=== DATA PROVIDED ===
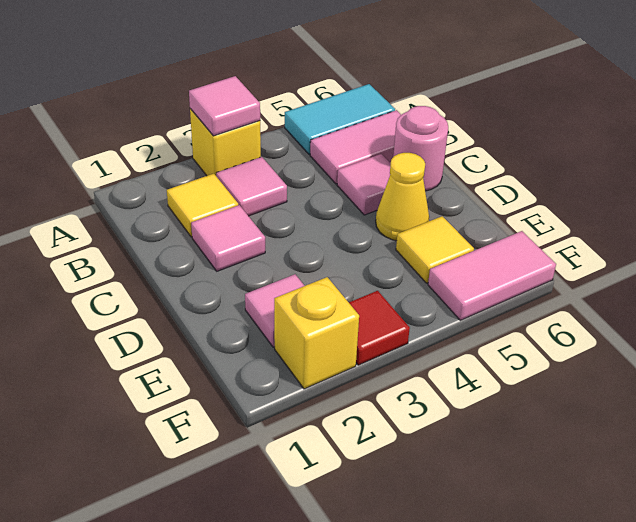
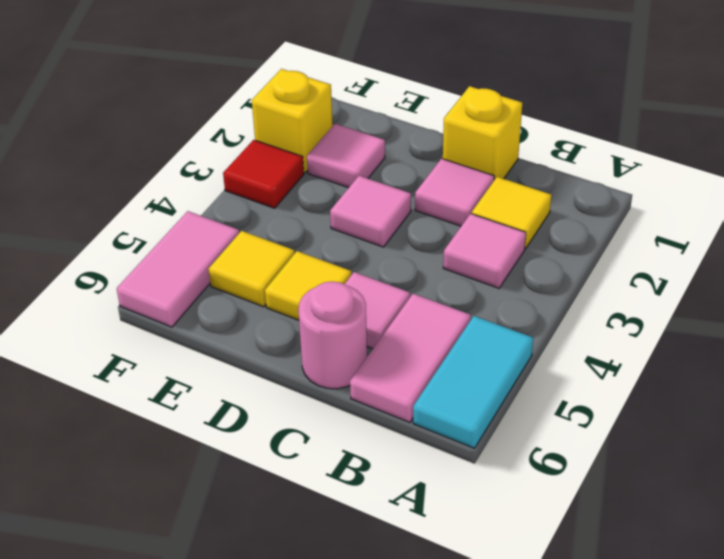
yellow brick A3 level 1 -> yellow brick C1 level 1
pink tile A3 level 2 -> pink tile D3 level 1
yellow cone D5 level 1 -> yellow tile D5 level 1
===
PROBLEM DESCRIPTION:
Which lines of the data hold the string "tile"? Return each of them.

SOLUTION BELOW:
pink tile A3 level 2 -> pink tile D3 level 1
yellow cone D5 level 1 -> yellow tile D5 level 1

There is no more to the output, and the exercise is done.